Source records:
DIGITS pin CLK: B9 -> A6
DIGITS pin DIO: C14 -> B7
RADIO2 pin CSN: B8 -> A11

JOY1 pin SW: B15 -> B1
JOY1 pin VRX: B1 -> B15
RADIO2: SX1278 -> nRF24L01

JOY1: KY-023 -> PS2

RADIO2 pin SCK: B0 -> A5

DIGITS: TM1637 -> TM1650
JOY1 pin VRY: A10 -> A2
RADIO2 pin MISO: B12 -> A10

Your goal:
Reproduce verbatim the stretch of lines beginning with the one containing "RADIO2 pin CSN: B8 -> A11" and ending at the close of the entries above.

Response:
RADIO2 pin CSN: B8 -> A11

JOY1 pin SW: B15 -> B1
JOY1 pin VRX: B1 -> B15
RADIO2: SX1278 -> nRF24L01

JOY1: KY-023 -> PS2

RADIO2 pin SCK: B0 -> A5

DIGITS: TM1637 -> TM1650
JOY1 pin VRY: A10 -> A2
RADIO2 pin MISO: B12 -> A10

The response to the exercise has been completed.